Source material –
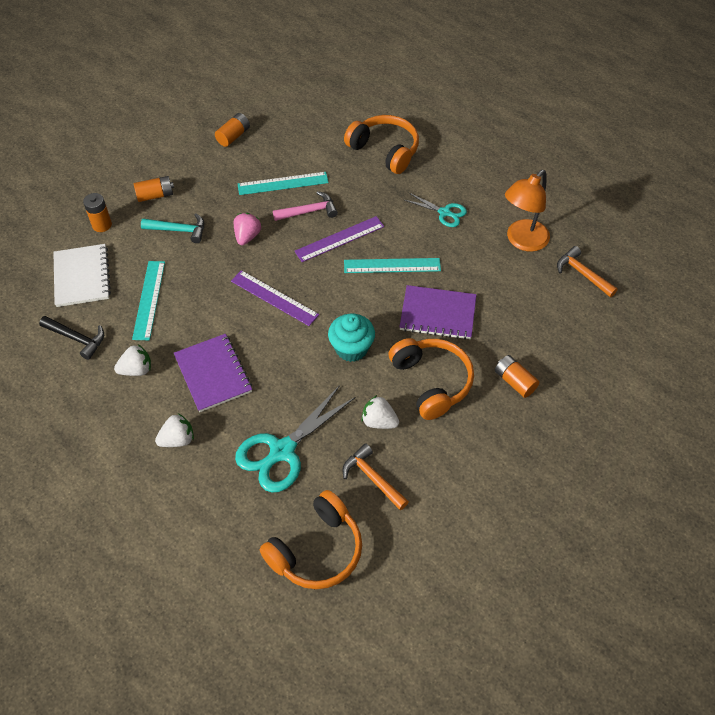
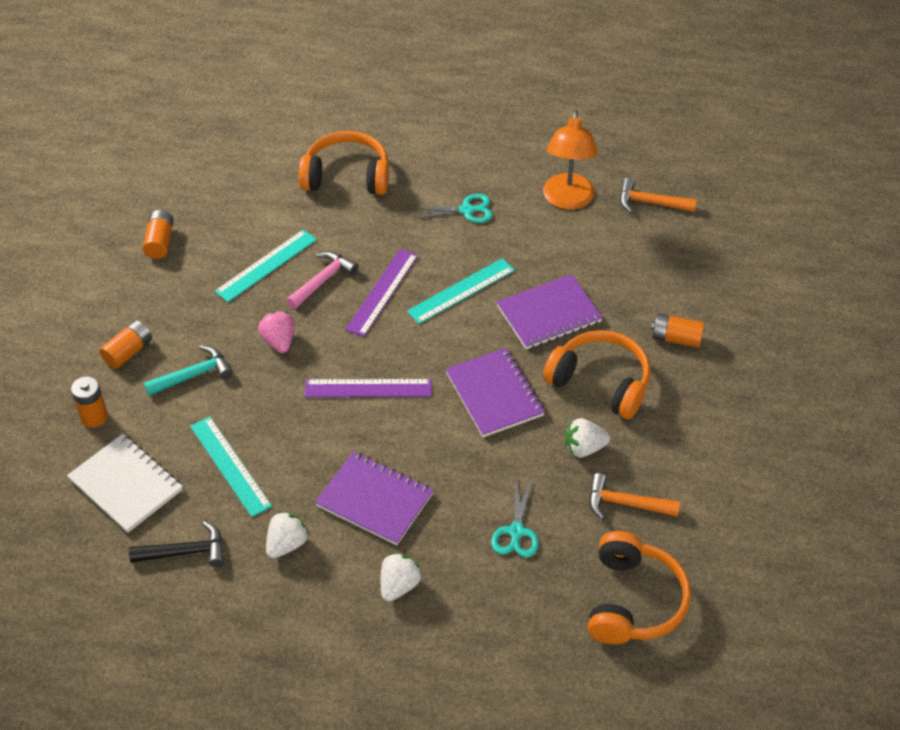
camera: 35 degrees left, 5 degrees down
(282, 451) = (516, 532): turquoise scissors -> turquoise scissors, size x0.56
(351, 348) = (494, 394): turquoise cupcake -> purple notebook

Exercise goal – Set down the line holding "(282, 451) = (516, 532): turquoise" and all later lines through the last one in the material above, exactly, and no other lines.

Your response –
(282, 451) = (516, 532): turquoise scissors -> turquoise scissors, size x0.56
(351, 348) = (494, 394): turquoise cupcake -> purple notebook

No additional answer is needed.